> _Data_
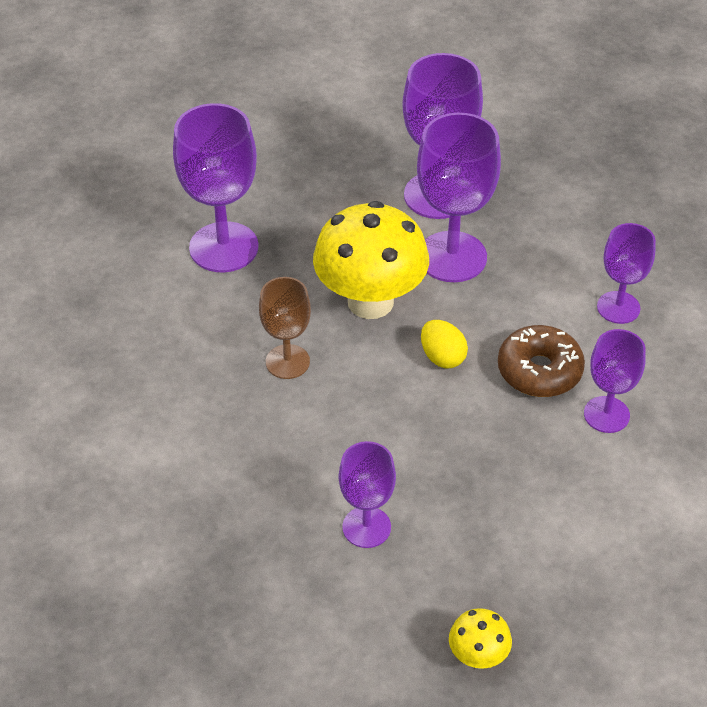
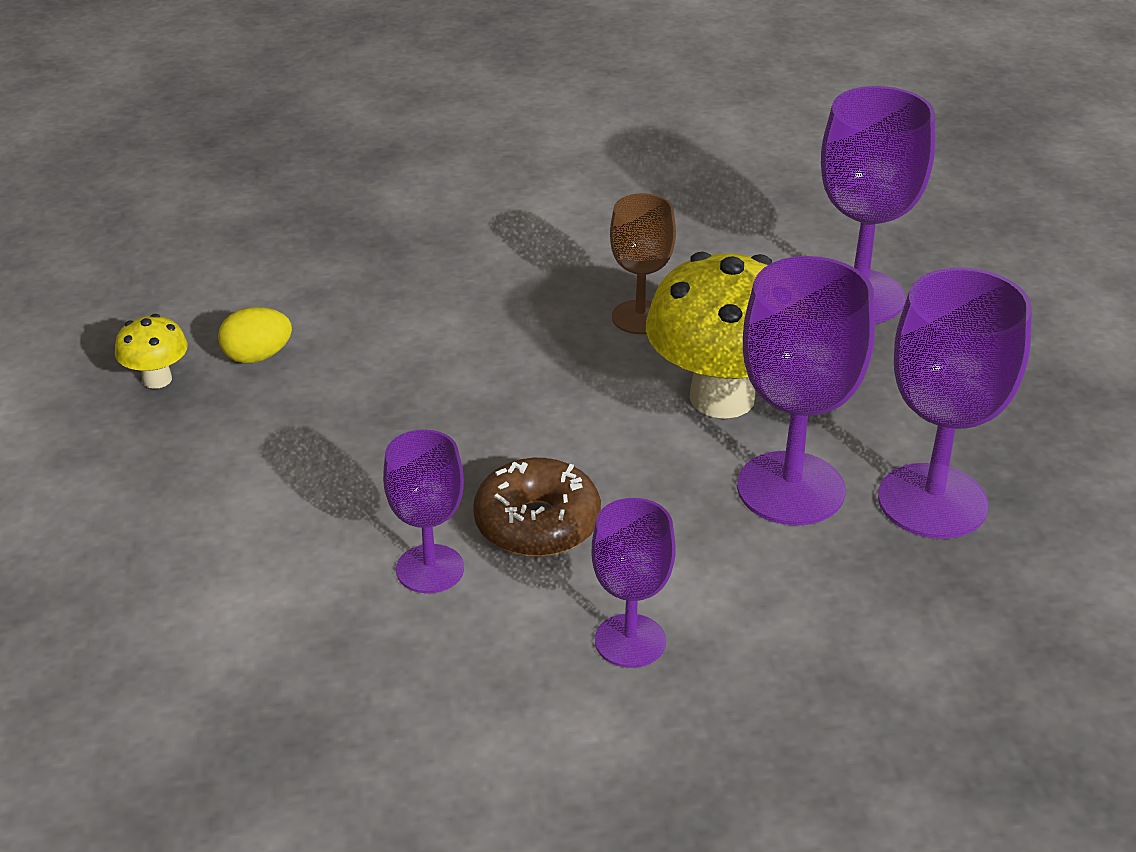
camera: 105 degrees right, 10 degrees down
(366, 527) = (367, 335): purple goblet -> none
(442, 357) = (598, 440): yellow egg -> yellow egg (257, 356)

---

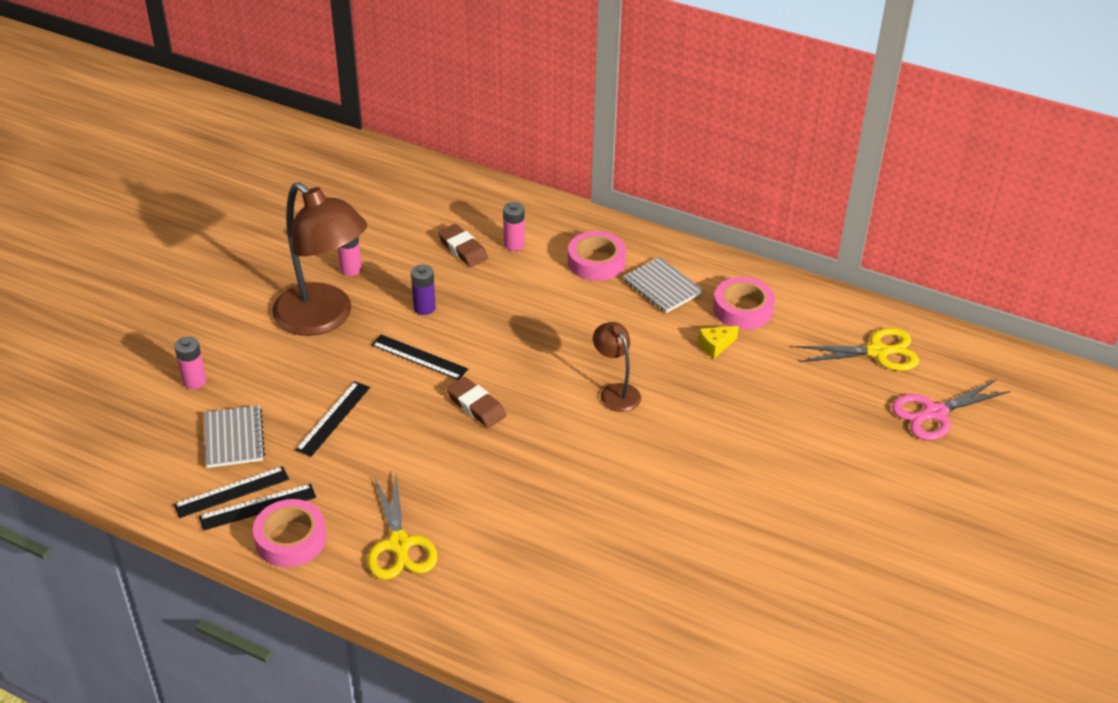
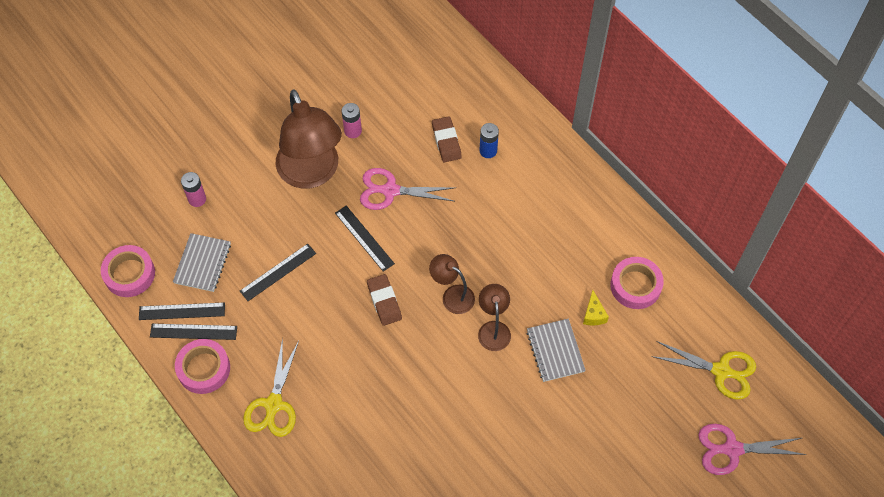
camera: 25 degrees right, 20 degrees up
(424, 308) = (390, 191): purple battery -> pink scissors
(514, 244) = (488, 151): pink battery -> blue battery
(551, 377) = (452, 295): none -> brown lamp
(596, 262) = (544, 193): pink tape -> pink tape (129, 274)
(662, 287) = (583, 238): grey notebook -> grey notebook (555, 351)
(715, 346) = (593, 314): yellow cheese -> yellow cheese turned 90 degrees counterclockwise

> _Work item_
In the listing above, locate the line containing "(551, 377) = (452, 295): none -> brown lamp" and the line containing "(715, 346) = (593, 314): yellow". Extract those two lines and every line between them, exactly as written, and only those.

> _Answer to the exercise_
(551, 377) = (452, 295): none -> brown lamp
(596, 262) = (544, 193): pink tape -> pink tape (129, 274)
(662, 287) = (583, 238): grey notebook -> grey notebook (555, 351)
(715, 346) = (593, 314): yellow cheese -> yellow cheese turned 90 degrees counterclockwise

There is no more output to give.